GIVEN DATA:
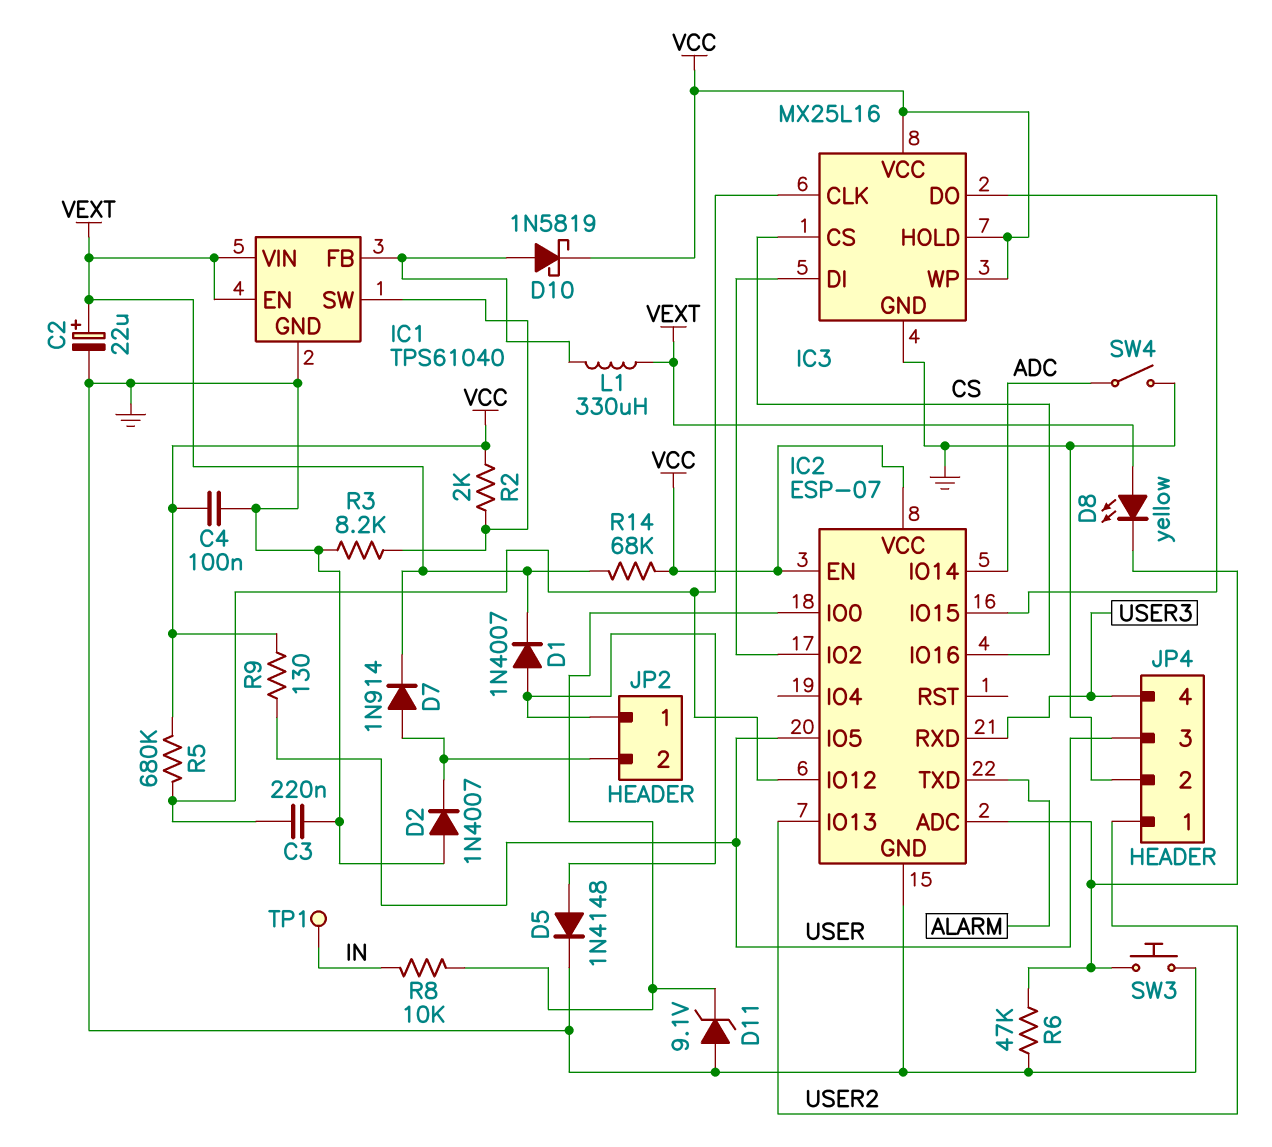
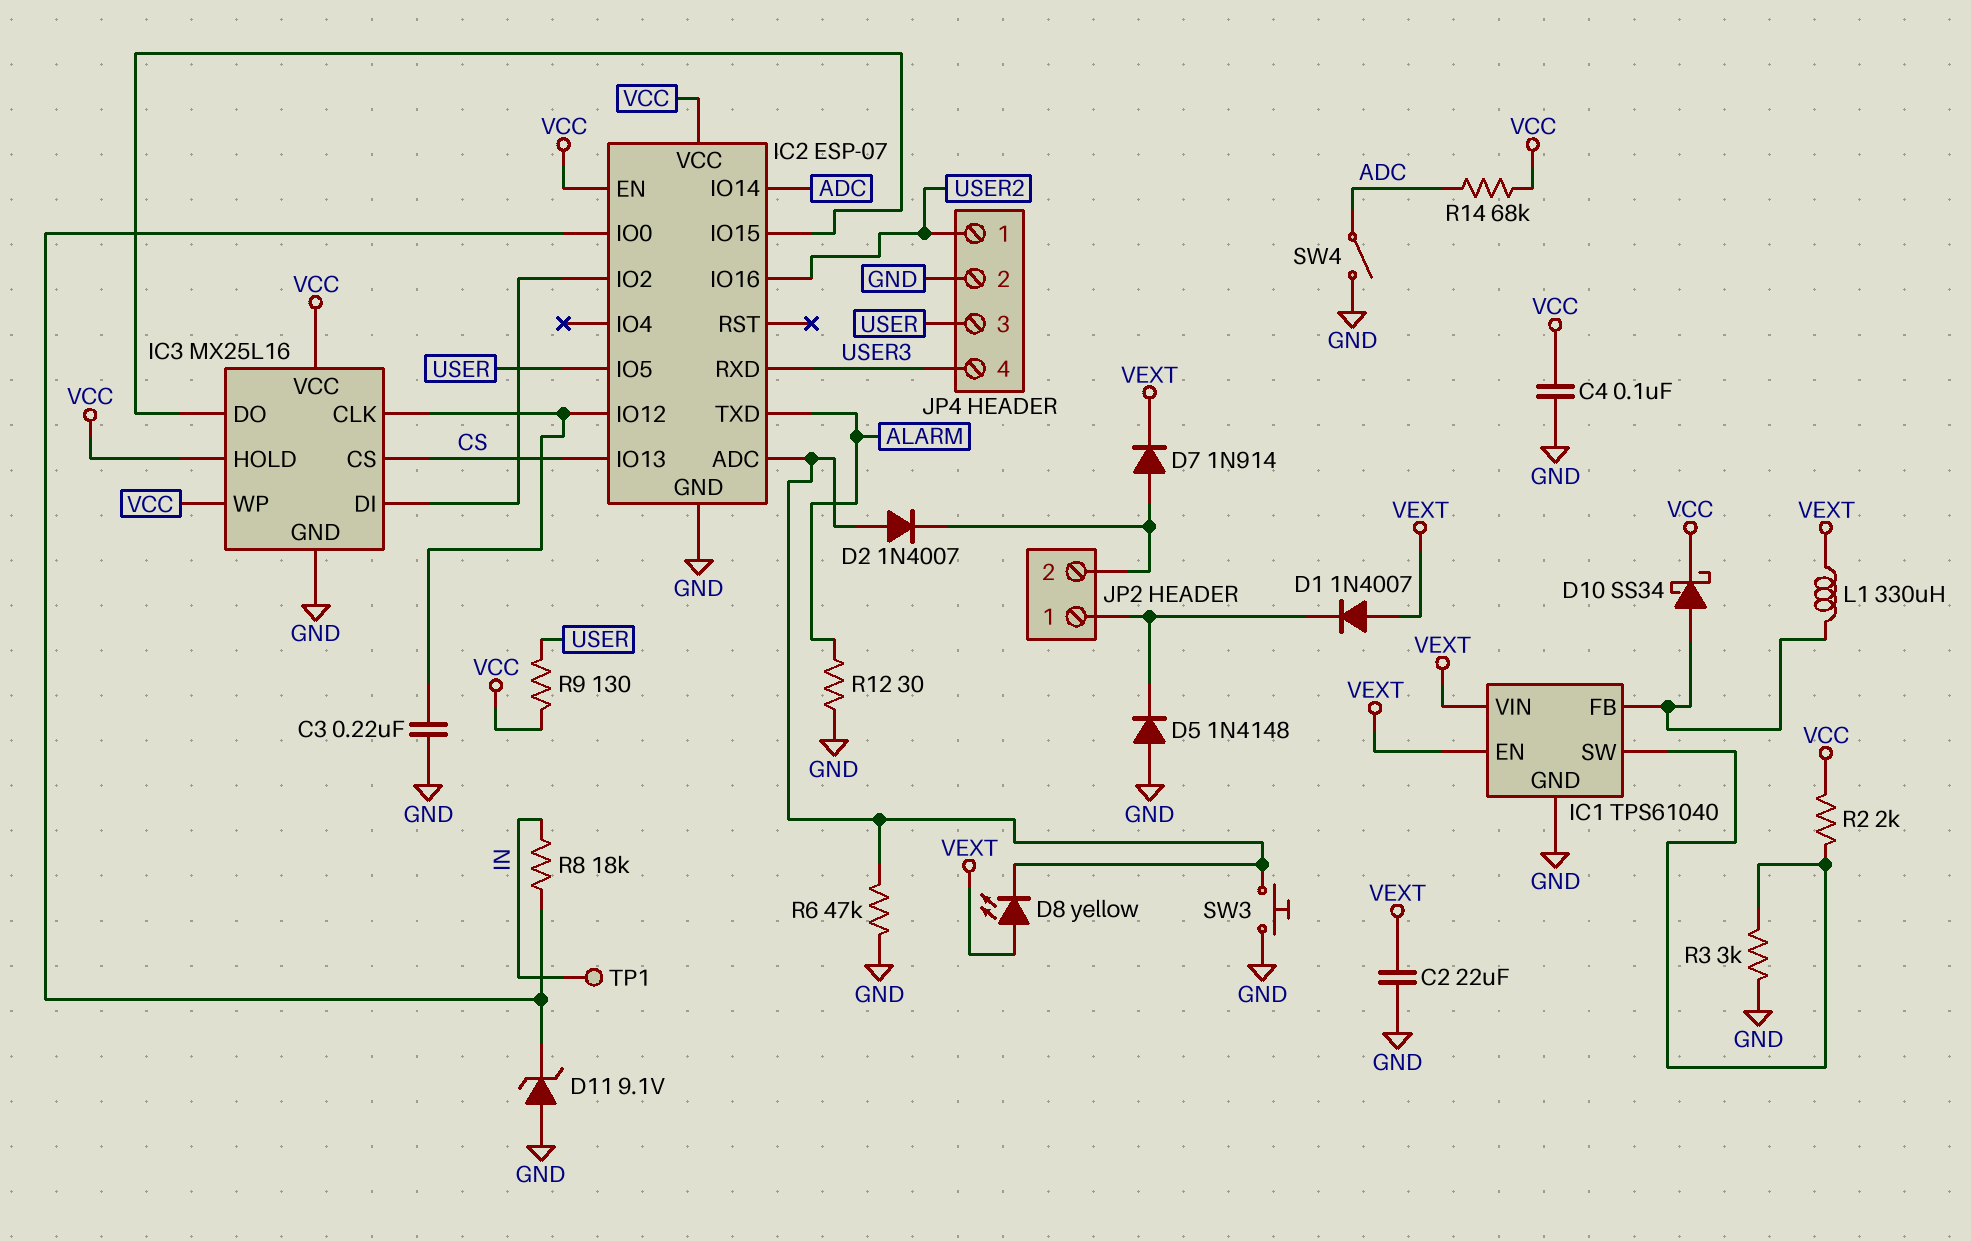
C2: 22uF (plus VEXT, minus GND) -> 22uF (GND, VEXT)
D1: diode 1N4007 (A JP2/1, K VEXT) -> diode 1N4007 (A VEXT, K JP2/1)
D2: diode 1N4007 (A GND, K JP2/2) -> diode 1N4007 (A IC2/ADC, K JP2/2)
D5: diode 1N4148 (A JP2/1, K GND) -> diode 1N4148 (A GND, K JP2/1)
D10: schottky 1N5819 (A IC1/FB, K VCC) -> schottky SS34 (A IC1/FB, K VCC)
IC2 pin IO13: USER2 -> CS
IC2 pin IO16: CS -> USER2
R3: 8.2k (GND, IC1/SW) -> 3k (GND, IC1/SW)
R5: 680k (IC2/IO12, VCC) -> none
R8: 10k (IC2/IO0, IN) -> 18k (IC2/IO0, IN)
R12: none -> 30 (ALARM, GND)
R14: 68k (VCC, VEXT) -> 68k (ADC, VCC)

BRIEF:
Return, with nothing added or dropped, the line containing "IC2 pin IO16: CS -> USER2" and every line after it to the end of the listing above.

SOLUTION TO THIS EXERCISE:
IC2 pin IO16: CS -> USER2
R3: 8.2k (GND, IC1/SW) -> 3k (GND, IC1/SW)
R5: 680k (IC2/IO12, VCC) -> none
R8: 10k (IC2/IO0, IN) -> 18k (IC2/IO0, IN)
R12: none -> 30 (ALARM, GND)
R14: 68k (VCC, VEXT) -> 68k (ADC, VCC)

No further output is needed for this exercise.